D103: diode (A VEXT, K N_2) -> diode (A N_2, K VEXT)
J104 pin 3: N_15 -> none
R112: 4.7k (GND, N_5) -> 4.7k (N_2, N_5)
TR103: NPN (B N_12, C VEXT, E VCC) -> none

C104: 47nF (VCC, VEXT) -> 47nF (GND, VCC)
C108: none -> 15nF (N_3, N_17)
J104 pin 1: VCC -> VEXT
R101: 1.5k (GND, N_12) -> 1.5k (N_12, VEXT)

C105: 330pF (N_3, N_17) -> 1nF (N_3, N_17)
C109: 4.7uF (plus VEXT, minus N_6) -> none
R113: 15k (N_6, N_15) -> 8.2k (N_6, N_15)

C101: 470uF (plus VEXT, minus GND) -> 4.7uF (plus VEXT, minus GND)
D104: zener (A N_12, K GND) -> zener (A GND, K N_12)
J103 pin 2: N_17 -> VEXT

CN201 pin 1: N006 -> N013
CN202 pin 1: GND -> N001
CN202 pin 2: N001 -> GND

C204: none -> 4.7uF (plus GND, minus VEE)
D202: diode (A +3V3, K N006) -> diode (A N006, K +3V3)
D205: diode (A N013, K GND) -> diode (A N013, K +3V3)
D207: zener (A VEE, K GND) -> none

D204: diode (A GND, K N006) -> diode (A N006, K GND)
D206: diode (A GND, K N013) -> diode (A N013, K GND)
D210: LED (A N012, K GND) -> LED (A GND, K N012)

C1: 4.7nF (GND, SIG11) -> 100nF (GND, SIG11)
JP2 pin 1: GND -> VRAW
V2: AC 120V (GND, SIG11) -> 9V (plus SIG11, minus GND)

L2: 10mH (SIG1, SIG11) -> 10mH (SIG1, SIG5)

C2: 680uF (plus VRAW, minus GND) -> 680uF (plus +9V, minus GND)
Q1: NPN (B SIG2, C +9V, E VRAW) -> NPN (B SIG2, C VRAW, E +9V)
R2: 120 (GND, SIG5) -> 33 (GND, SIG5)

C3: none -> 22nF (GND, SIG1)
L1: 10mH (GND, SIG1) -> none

**Work required**
Go through the listing above, and whenever a line holds the word "zener", copy it.

**Solution for this task**
D104: zener (A N_12, K GND) -> zener (A GND, K N_12)
D207: zener (A VEE, K GND) -> none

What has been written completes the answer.